Supplied records:
------------------------------------------------------------
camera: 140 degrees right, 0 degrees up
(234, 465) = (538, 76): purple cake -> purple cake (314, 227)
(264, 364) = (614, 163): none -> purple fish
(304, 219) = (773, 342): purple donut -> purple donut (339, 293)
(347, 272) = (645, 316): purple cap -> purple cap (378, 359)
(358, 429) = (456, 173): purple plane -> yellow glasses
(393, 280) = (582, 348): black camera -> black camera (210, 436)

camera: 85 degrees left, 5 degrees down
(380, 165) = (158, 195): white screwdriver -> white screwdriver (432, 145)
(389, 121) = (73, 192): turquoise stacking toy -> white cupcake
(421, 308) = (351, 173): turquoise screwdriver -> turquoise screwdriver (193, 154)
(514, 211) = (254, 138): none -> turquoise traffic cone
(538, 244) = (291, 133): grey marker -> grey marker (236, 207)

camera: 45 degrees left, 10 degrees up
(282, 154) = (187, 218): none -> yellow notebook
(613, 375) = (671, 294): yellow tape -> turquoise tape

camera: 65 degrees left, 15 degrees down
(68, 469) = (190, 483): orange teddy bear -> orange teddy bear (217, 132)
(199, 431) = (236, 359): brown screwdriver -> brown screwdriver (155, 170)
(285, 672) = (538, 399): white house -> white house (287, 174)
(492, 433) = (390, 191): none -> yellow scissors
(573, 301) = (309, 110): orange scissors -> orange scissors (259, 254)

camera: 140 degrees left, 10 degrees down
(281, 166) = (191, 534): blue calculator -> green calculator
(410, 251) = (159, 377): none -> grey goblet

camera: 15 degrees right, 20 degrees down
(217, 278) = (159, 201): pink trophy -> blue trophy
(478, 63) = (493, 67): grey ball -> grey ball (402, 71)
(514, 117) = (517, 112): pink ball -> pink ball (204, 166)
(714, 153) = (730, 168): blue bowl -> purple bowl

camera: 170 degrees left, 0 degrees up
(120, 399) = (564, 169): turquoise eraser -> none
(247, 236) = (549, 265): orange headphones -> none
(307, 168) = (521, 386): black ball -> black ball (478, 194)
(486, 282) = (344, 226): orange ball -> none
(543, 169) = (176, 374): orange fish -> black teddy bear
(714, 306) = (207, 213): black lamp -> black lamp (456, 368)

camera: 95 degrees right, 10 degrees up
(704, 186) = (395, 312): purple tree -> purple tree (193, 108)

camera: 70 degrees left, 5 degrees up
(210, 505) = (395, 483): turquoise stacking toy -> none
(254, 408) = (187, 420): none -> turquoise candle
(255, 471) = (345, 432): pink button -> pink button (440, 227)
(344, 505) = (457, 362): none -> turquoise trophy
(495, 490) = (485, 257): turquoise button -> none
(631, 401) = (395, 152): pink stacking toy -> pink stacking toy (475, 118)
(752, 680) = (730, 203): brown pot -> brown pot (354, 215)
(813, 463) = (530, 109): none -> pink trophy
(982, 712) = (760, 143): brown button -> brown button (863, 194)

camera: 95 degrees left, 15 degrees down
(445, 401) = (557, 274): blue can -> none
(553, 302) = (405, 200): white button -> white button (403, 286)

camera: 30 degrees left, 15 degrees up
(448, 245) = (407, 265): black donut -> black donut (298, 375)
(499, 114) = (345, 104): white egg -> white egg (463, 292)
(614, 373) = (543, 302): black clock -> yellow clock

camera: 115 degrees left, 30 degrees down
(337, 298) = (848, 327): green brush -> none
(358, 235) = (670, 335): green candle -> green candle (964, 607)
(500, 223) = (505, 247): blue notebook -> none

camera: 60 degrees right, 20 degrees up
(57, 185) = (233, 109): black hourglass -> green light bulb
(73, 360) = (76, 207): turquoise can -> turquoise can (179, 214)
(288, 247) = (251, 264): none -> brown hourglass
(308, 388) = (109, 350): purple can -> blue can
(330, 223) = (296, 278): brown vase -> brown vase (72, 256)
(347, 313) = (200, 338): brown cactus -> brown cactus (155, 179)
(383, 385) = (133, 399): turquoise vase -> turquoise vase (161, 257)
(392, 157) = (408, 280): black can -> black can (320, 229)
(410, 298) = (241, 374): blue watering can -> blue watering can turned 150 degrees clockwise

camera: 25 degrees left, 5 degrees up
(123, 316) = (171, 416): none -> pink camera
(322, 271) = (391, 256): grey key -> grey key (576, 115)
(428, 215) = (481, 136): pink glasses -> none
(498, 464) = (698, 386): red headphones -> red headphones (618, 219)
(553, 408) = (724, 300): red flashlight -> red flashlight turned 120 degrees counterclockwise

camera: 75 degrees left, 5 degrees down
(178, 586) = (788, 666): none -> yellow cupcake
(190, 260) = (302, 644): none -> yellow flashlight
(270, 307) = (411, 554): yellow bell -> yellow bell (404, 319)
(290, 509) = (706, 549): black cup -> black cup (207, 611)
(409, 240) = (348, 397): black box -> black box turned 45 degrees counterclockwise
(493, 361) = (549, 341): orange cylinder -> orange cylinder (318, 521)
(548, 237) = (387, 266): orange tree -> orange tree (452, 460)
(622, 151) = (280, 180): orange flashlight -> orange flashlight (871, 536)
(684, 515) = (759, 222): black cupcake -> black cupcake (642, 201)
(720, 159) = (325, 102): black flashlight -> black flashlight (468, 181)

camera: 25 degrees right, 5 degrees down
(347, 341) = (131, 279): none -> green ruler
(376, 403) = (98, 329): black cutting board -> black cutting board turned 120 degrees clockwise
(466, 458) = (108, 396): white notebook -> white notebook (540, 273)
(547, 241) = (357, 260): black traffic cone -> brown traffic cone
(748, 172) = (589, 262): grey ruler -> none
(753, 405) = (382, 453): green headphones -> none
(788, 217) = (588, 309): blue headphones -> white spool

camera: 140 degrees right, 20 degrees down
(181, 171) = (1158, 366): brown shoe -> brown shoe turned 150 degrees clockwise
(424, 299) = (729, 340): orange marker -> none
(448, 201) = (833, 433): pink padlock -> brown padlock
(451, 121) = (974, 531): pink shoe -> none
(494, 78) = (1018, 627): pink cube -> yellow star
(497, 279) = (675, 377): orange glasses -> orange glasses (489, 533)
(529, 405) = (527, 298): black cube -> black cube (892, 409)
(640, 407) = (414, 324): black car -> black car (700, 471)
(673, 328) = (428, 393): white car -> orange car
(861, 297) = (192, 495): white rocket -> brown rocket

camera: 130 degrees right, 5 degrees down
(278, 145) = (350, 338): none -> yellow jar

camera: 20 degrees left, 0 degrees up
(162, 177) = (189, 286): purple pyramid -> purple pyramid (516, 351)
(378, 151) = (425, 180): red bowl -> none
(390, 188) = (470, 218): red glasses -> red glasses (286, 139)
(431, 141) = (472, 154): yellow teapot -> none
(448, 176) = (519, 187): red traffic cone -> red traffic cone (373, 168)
------------------------------------------------------------
What the task asks: Show each line of the material that includes the word "bear".

Answer to this exercise:
(68, 469) = (190, 483): orange teddy bear -> orange teddy bear (217, 132)
(543, 169) = (176, 374): orange fish -> black teddy bear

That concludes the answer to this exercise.